Nothing but the records, transcribed exactly, should appear in the answer; leave the pictures out.

[Shape state change listings]
'''
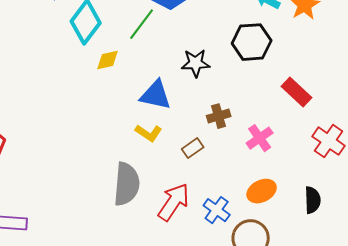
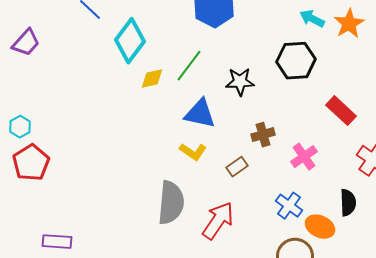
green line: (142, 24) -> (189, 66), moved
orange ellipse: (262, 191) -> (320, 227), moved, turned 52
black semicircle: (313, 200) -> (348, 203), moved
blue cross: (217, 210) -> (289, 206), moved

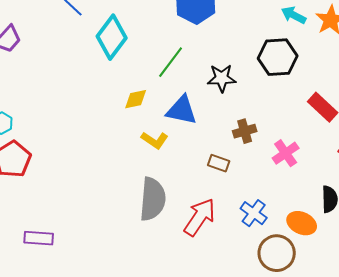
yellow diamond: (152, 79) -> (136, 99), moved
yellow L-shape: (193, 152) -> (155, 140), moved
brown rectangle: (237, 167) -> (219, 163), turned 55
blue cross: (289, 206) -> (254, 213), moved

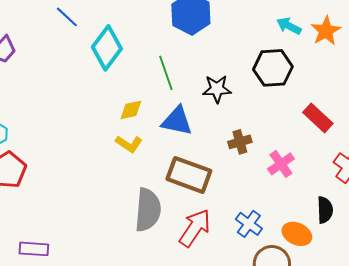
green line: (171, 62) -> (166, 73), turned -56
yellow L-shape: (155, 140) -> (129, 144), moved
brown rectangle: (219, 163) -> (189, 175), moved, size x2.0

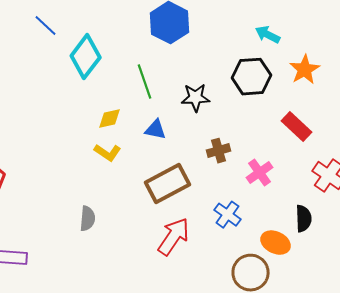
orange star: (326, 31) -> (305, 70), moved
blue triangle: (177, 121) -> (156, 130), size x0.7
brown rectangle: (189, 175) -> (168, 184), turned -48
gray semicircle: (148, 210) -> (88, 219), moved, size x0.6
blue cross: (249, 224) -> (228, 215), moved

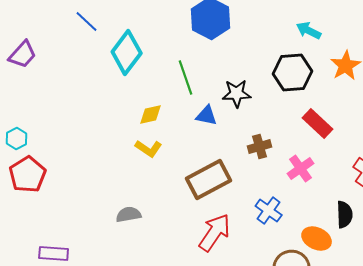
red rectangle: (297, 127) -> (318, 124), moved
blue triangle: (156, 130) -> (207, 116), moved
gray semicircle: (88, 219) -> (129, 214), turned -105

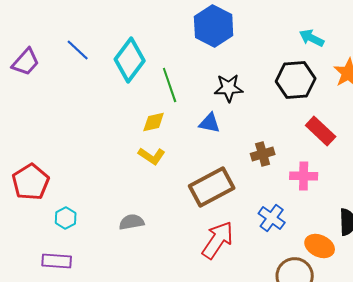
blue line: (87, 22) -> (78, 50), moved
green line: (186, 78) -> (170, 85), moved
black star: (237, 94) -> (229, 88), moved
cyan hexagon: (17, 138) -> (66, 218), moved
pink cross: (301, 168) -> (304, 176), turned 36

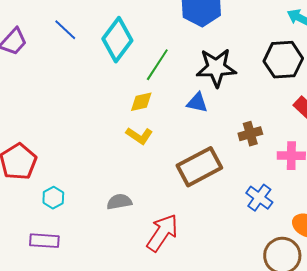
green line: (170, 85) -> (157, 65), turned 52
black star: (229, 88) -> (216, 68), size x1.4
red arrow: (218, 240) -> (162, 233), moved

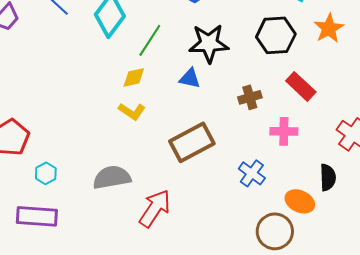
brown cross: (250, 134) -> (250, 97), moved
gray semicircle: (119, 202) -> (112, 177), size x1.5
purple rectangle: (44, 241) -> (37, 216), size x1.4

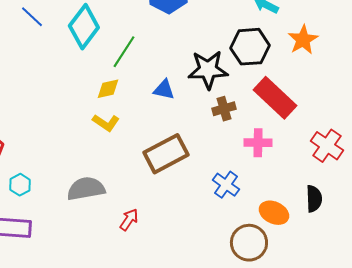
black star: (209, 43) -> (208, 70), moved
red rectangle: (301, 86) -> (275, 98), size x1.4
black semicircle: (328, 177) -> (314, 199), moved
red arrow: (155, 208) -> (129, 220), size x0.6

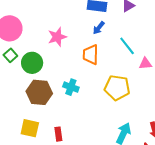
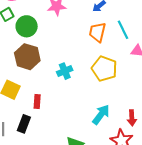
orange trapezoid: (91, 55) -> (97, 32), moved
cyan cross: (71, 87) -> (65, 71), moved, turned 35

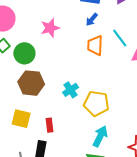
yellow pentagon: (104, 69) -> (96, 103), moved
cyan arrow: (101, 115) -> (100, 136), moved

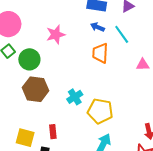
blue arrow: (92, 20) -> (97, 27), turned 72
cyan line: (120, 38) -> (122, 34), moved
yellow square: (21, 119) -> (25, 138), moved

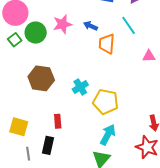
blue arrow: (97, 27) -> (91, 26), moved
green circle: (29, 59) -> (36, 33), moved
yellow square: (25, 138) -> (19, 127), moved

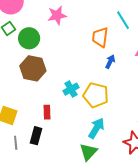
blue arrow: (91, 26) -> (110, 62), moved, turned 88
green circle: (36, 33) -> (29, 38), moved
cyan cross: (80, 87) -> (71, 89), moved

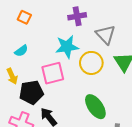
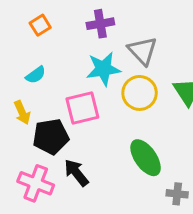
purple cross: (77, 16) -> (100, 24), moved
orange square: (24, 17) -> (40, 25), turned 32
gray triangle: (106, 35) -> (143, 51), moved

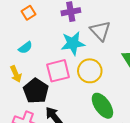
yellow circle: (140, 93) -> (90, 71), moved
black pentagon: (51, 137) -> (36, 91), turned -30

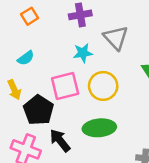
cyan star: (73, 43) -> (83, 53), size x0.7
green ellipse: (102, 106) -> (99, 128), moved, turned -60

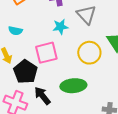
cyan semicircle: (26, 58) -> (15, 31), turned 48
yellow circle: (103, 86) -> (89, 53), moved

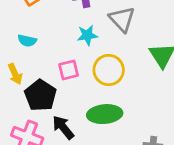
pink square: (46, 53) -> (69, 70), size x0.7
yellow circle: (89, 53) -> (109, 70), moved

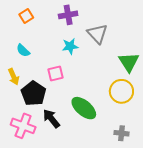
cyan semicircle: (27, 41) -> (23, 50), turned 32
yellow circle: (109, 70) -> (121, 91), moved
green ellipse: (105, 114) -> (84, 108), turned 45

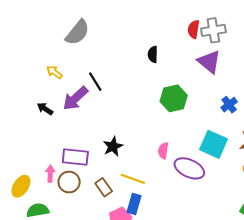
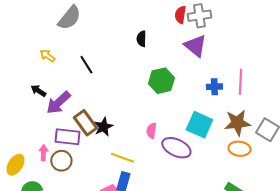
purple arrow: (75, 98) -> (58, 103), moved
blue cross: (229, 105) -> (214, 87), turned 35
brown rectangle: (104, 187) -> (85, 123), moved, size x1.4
'''
[Reply to the task]:
green line: (142, 24) -> (189, 66), moved
orange ellipse: (262, 191) -> (320, 227), moved, turned 52
black semicircle: (313, 200) -> (348, 203), moved
blue cross: (217, 210) -> (289, 206), moved

yellow diamond: (152, 79) -> (136, 99), moved
yellow L-shape: (193, 152) -> (155, 140), moved
brown rectangle: (237, 167) -> (219, 163), turned 55
blue cross: (289, 206) -> (254, 213), moved

green line: (171, 62) -> (166, 73), turned -56
yellow L-shape: (155, 140) -> (129, 144), moved
brown rectangle: (219, 163) -> (189, 175), moved, size x2.0

orange star: (326, 31) -> (305, 70), moved
blue triangle: (177, 121) -> (156, 130), size x0.7
brown rectangle: (189, 175) -> (168, 184), turned -48
gray semicircle: (148, 210) -> (88, 219), moved, size x0.6
blue cross: (249, 224) -> (228, 215), moved

red rectangle: (297, 127) -> (318, 124), moved
blue triangle: (156, 130) -> (207, 116), moved
gray semicircle: (88, 219) -> (129, 214), turned -105

blue line: (87, 22) -> (78, 50), moved
green line: (186, 78) -> (170, 85), moved
black star: (237, 94) -> (229, 88), moved
cyan hexagon: (17, 138) -> (66, 218), moved
pink cross: (301, 168) -> (304, 176), turned 36

green line: (170, 85) -> (157, 65), turned 52
black star: (229, 88) -> (216, 68), size x1.4
red arrow: (218, 240) -> (162, 233), moved

brown cross: (250, 134) -> (250, 97), moved
gray semicircle: (119, 202) -> (112, 177), size x1.5
purple rectangle: (44, 241) -> (37, 216), size x1.4

black star: (209, 43) -> (208, 70), moved
red rectangle: (301, 86) -> (275, 98), size x1.4
black semicircle: (328, 177) -> (314, 199), moved
red arrow: (155, 208) -> (129, 220), size x0.6

orange trapezoid: (91, 55) -> (97, 32), moved
cyan cross: (71, 87) -> (65, 71), moved, turned 35

yellow pentagon: (104, 69) -> (96, 103), moved
cyan arrow: (101, 115) -> (100, 136), moved

blue arrow: (92, 20) -> (97, 27), turned 72
cyan line: (120, 38) -> (122, 34), moved
yellow square: (21, 119) -> (25, 138), moved

blue arrow: (97, 27) -> (91, 26), moved
green circle: (29, 59) -> (36, 33), moved
yellow square: (25, 138) -> (19, 127), moved

blue arrow: (91, 26) -> (110, 62), moved, turned 88
green circle: (36, 33) -> (29, 38), moved
cyan cross: (80, 87) -> (71, 89), moved

purple cross: (77, 16) -> (100, 24), moved
orange square: (24, 17) -> (40, 25), turned 32
gray triangle: (106, 35) -> (143, 51), moved

yellow circle: (140, 93) -> (90, 71), moved
black pentagon: (51, 137) -> (36, 91), turned -30

cyan star: (73, 43) -> (83, 53), size x0.7
green ellipse: (102, 106) -> (99, 128), moved, turned -60

cyan semicircle: (26, 58) -> (15, 31), turned 48
yellow circle: (103, 86) -> (89, 53), moved

pink square: (46, 53) -> (69, 70), size x0.7
yellow circle: (89, 53) -> (109, 70), moved

cyan semicircle: (27, 41) -> (23, 50), turned 32
yellow circle: (109, 70) -> (121, 91), moved
green ellipse: (105, 114) -> (84, 108), turned 45

purple arrow: (75, 98) -> (58, 103), moved
blue cross: (229, 105) -> (214, 87), turned 35
brown rectangle: (104, 187) -> (85, 123), moved, size x1.4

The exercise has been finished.